* _WHAT THIS TASK INVOLVES_: Copy word for word each line from the one that has "yellow tile H5:I5" to the last line of the records, with no other lines.

* _Extracted records_:
══════

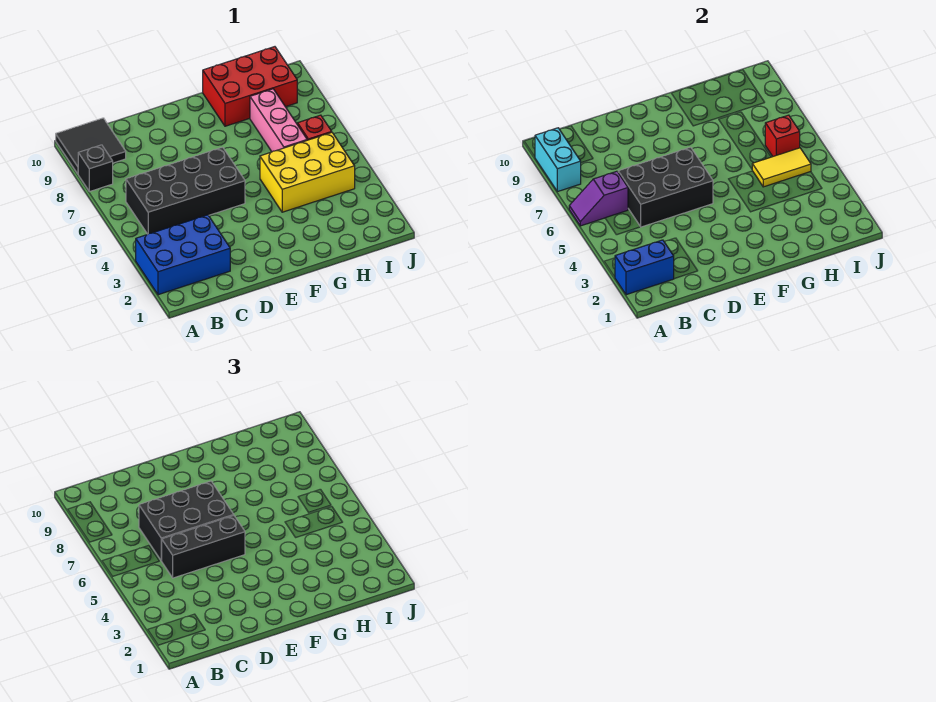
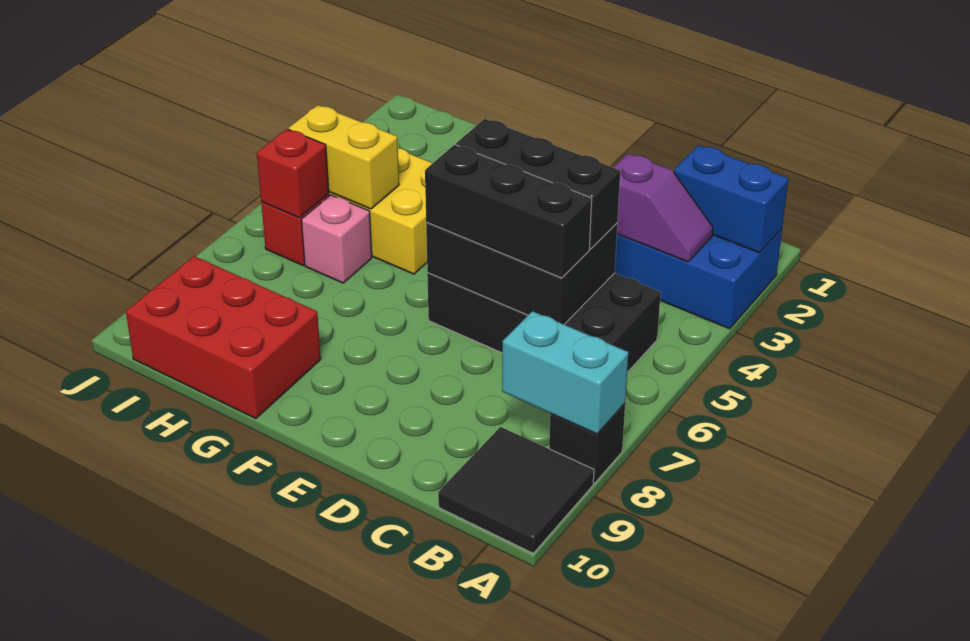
purple slope A6:B6 level 2 top B -> purple slope B3:C3 level 2 top C
cyan brick A8:A9 level 2 -> cyan brick A8:B8 level 2
black brick C6:E7 level 3 -> black brick C6:E6 level 3
yellow tile H5:I5 level 2 -> yellow brick H5:I5 level 2
pink brick H6:H8 level 1 -> pink brick H6 level 1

══════

* _ANSWER_:
yellow tile H5:I5 level 2 -> yellow brick H5:I5 level 2
pink brick H6:H8 level 1 -> pink brick H6 level 1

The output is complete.